Since the copy must hold text only, transcribe the data below exactly and omit the images.

## Source material

::::::::::

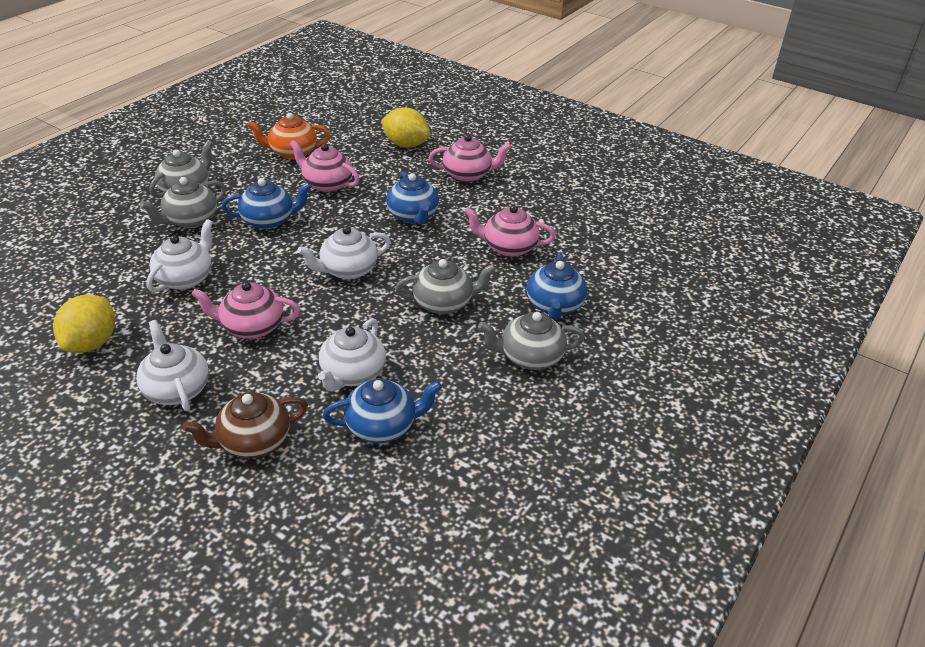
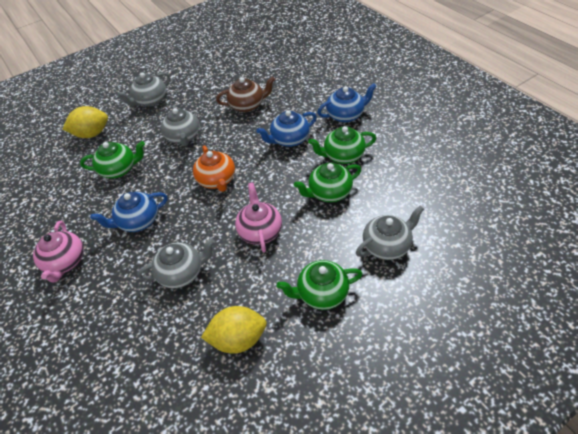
blue teapot: 4 -> 3
green teapot: 0 -> 4
pink teapot: 4 -> 2
white teapot: 4 -> 0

::::::::::

## Solution for this exercise
blue teapot: 4 -> 3
green teapot: 0 -> 4
pink teapot: 4 -> 2
white teapot: 4 -> 0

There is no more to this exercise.